*Task item*:
Each record is to be printed exactly as given, down to the last mark.

(Stored items from a collection)

--- START ---

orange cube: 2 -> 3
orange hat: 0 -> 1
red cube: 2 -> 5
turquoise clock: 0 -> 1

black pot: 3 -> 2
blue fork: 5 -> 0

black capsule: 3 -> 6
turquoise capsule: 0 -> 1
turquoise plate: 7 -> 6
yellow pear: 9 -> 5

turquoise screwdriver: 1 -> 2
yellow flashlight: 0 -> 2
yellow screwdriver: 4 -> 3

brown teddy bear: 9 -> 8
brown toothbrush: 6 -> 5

--- END ---

*Expected answer*:
orange cube: 2 -> 3
orange hat: 0 -> 1
red cube: 2 -> 5
turquoise clock: 0 -> 1

black pot: 3 -> 2
blue fork: 5 -> 0

black capsule: 3 -> 6
turquoise capsule: 0 -> 1
turquoise plate: 7 -> 6
yellow pear: 9 -> 5

turquoise screwdriver: 1 -> 2
yellow flashlight: 0 -> 2
yellow screwdriver: 4 -> 3

brown teddy bear: 9 -> 8
brown toothbrush: 6 -> 5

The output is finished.